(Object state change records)
BEGIN

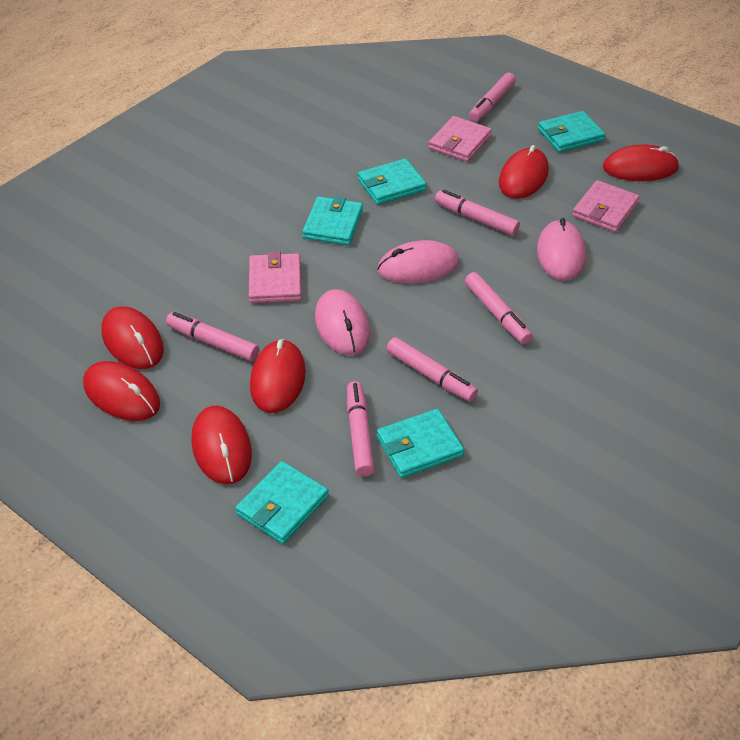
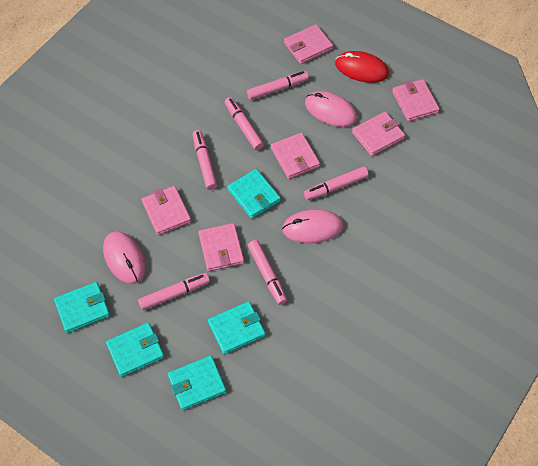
pink wallet: 3 -> 6
red mouse: 6 -> 1

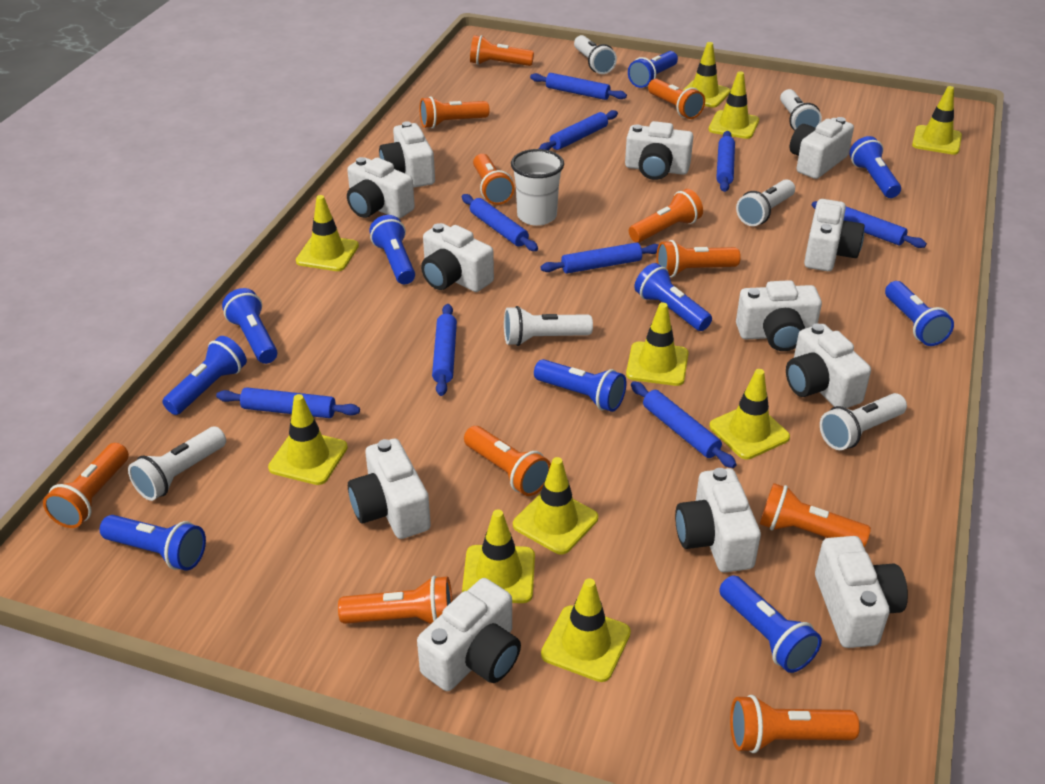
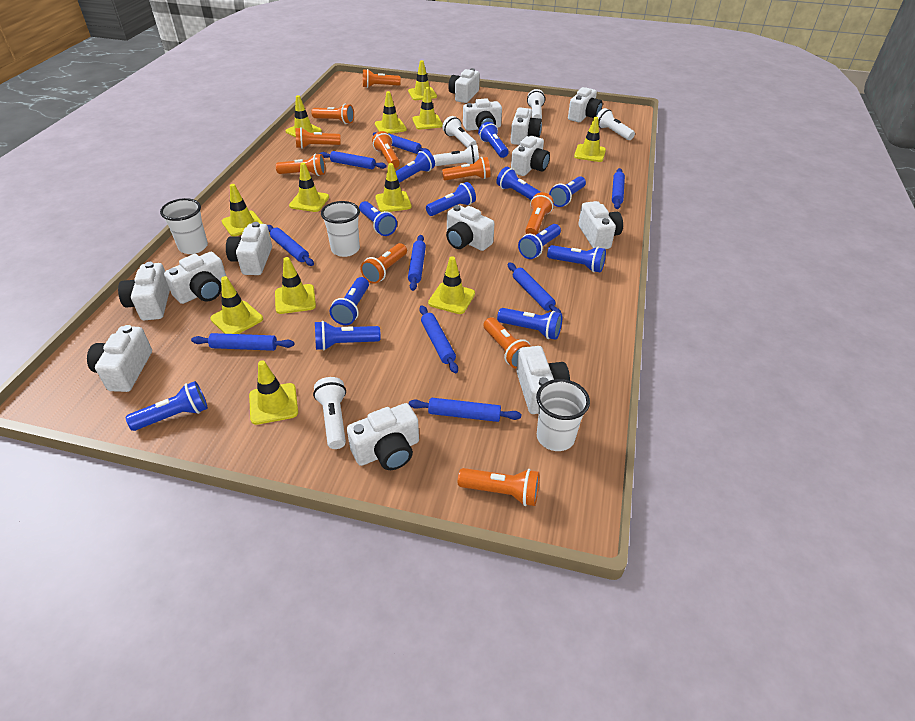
blue flashlight: 10 -> 12
orange flashlight: 11 -> 10
white camera: 12 -> 13
white cup: 1 -> 3
white flashlight: 6 -> 5
yellow traffic cone: 10 -> 12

END

- TASK
Looking at the records above, tally the lines holding "flashlight" and reply with that number only.

- RESPONSE TO THIS TASK
3